Start of Provided material
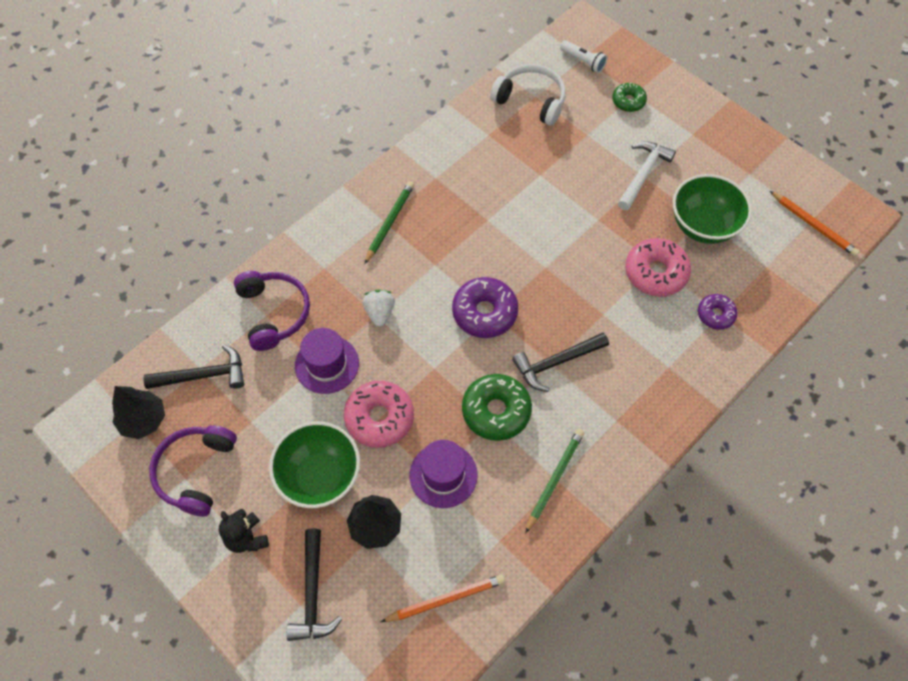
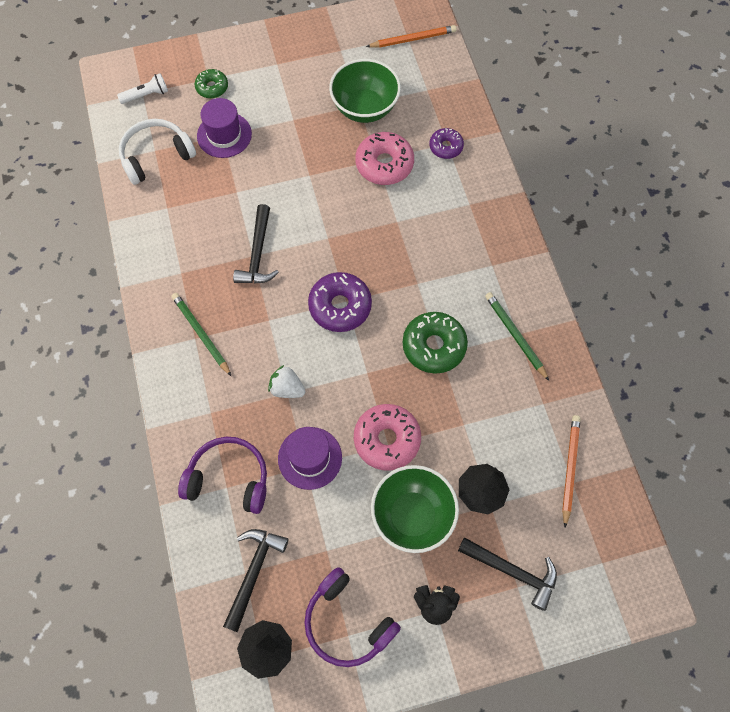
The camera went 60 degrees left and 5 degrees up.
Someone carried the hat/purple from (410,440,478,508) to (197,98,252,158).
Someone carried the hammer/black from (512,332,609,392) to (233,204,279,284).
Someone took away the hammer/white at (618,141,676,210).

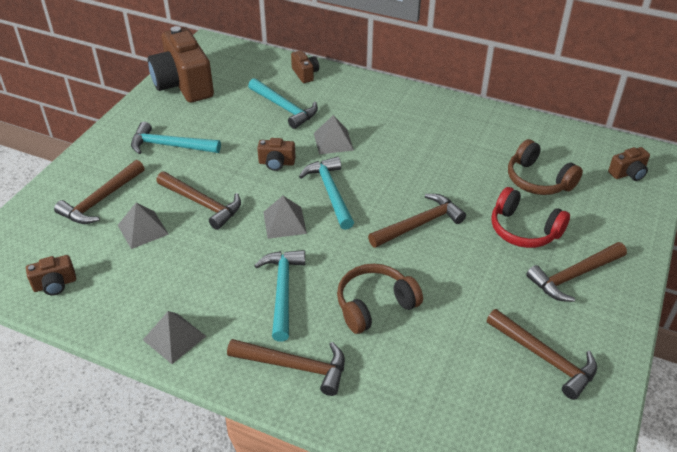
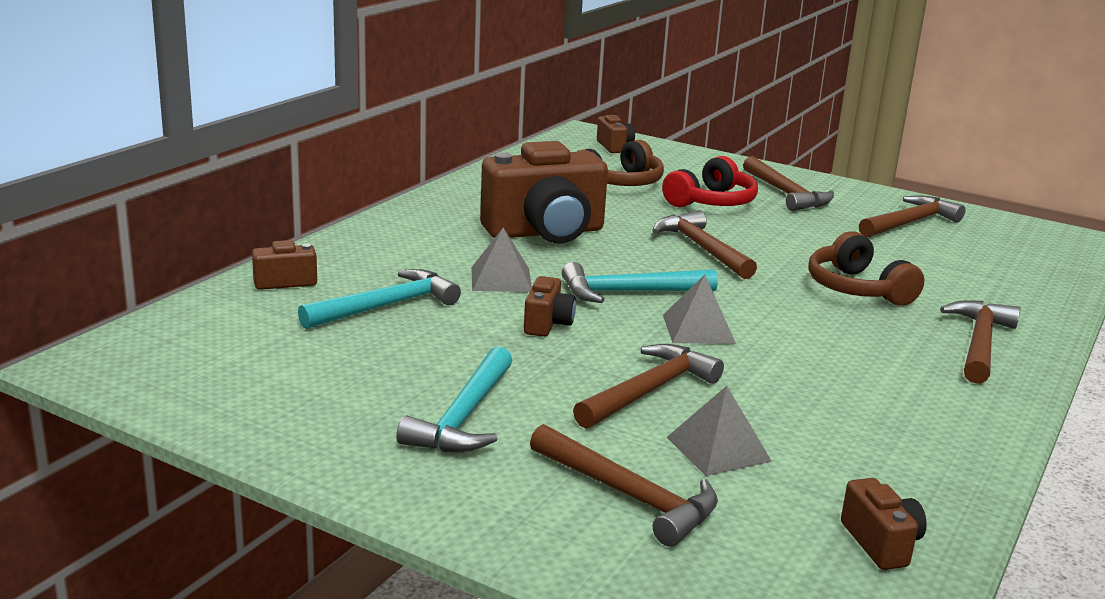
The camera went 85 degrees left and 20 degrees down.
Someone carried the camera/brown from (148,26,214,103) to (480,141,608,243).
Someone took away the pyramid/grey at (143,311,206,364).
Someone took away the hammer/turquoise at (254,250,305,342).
End of Provided material
Start of Provided material
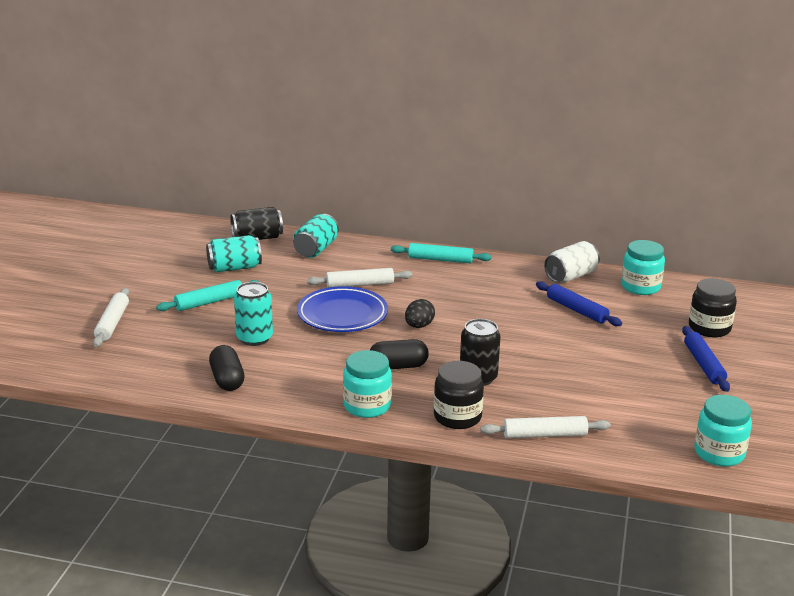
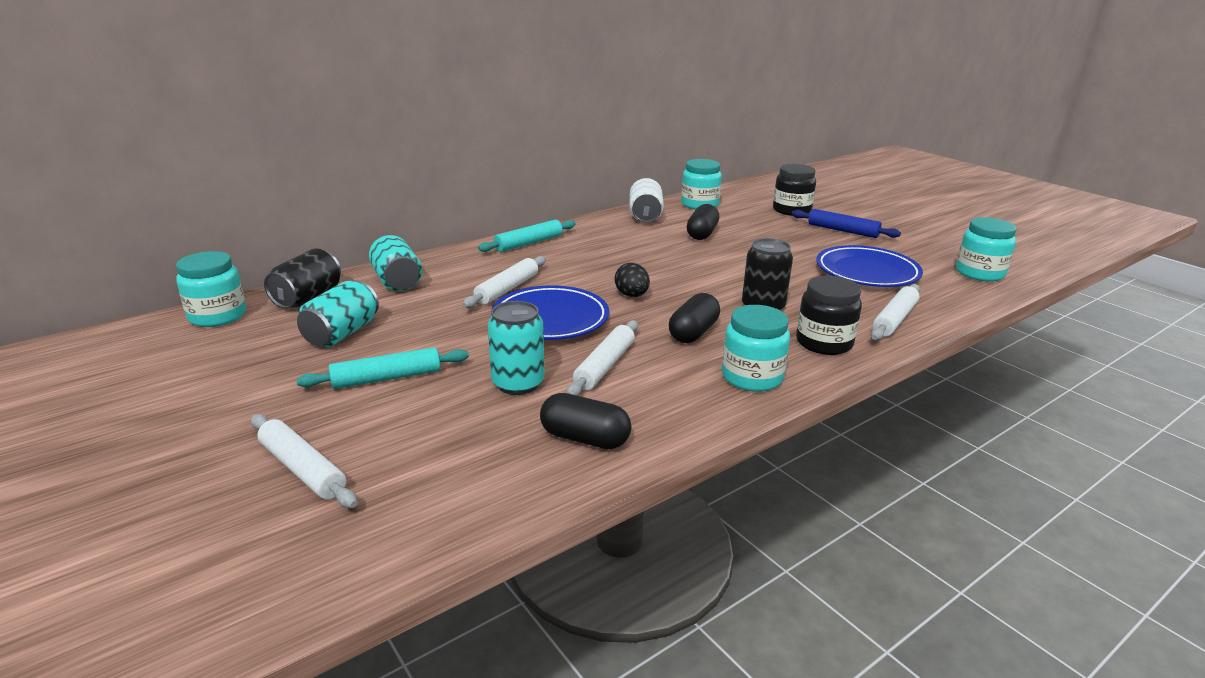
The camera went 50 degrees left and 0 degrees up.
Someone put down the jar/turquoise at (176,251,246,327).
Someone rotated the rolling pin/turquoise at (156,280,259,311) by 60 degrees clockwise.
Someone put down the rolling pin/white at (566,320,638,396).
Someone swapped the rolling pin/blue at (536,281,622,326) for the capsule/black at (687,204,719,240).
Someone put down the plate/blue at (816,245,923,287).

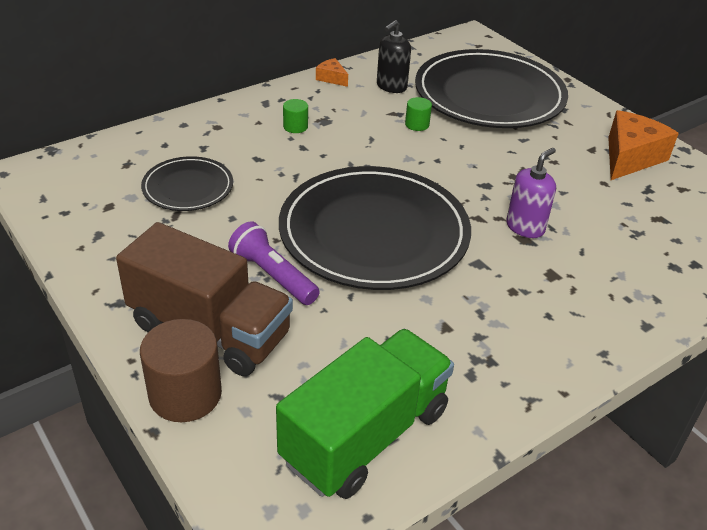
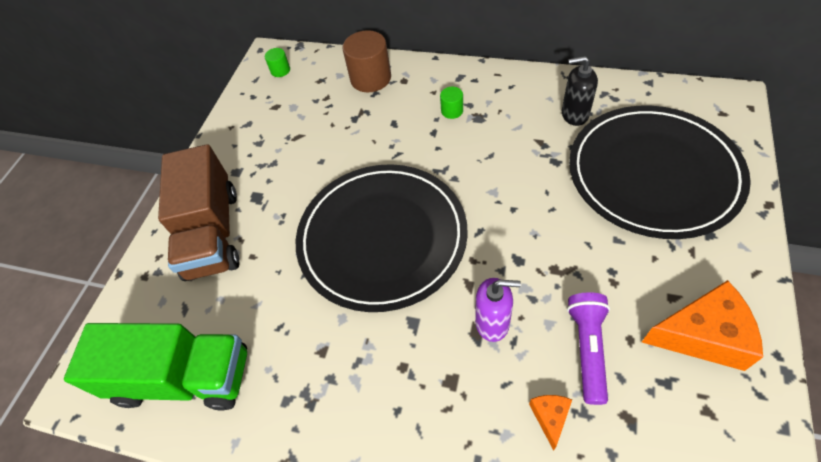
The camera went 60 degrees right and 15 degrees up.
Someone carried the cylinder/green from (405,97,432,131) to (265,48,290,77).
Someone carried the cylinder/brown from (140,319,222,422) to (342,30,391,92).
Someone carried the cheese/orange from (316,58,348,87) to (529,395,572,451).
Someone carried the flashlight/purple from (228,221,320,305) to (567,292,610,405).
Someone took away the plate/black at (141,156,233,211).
End of Provided material
Start of Provided material
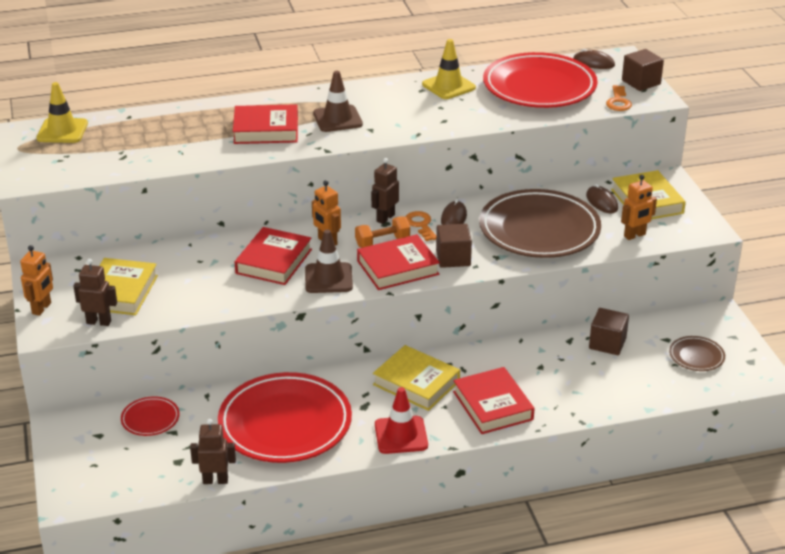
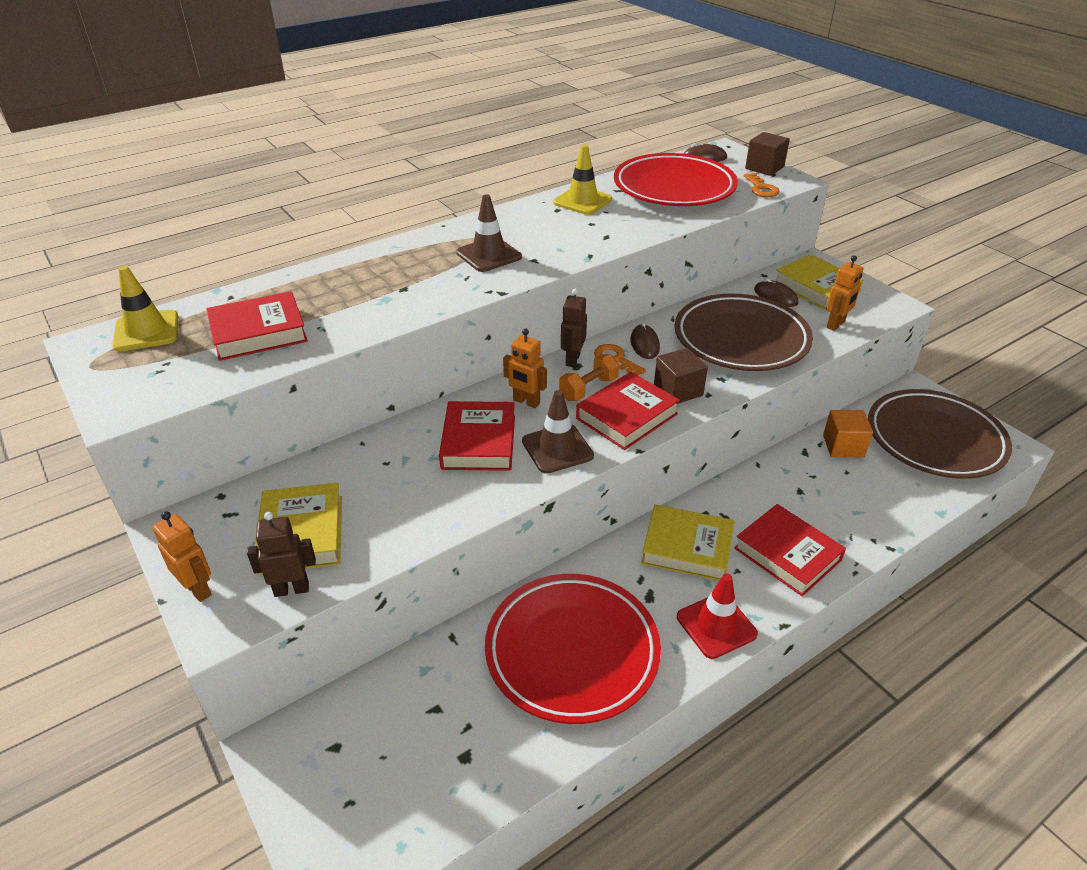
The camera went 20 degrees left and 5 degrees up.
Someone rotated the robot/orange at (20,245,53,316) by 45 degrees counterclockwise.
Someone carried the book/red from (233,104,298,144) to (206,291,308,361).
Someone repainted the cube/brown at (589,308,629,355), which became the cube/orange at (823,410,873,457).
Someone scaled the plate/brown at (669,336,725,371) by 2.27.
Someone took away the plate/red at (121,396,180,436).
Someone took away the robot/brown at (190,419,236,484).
End of Provided material
**Task details**
Copy each line of the listing that holds the word "camera".

**Completed task**
The camera went 60 degrees left and 5 degrees up.
The camera went 85 degrees left and 20 degrees down.
Someone carried the camera/brown from (148,26,214,103) to (480,141,608,243).
The camera went 50 degrees left and 0 degrees up.
The camera went 60 degrees right and 15 degrees up.
The camera went 20 degrees left and 5 degrees up.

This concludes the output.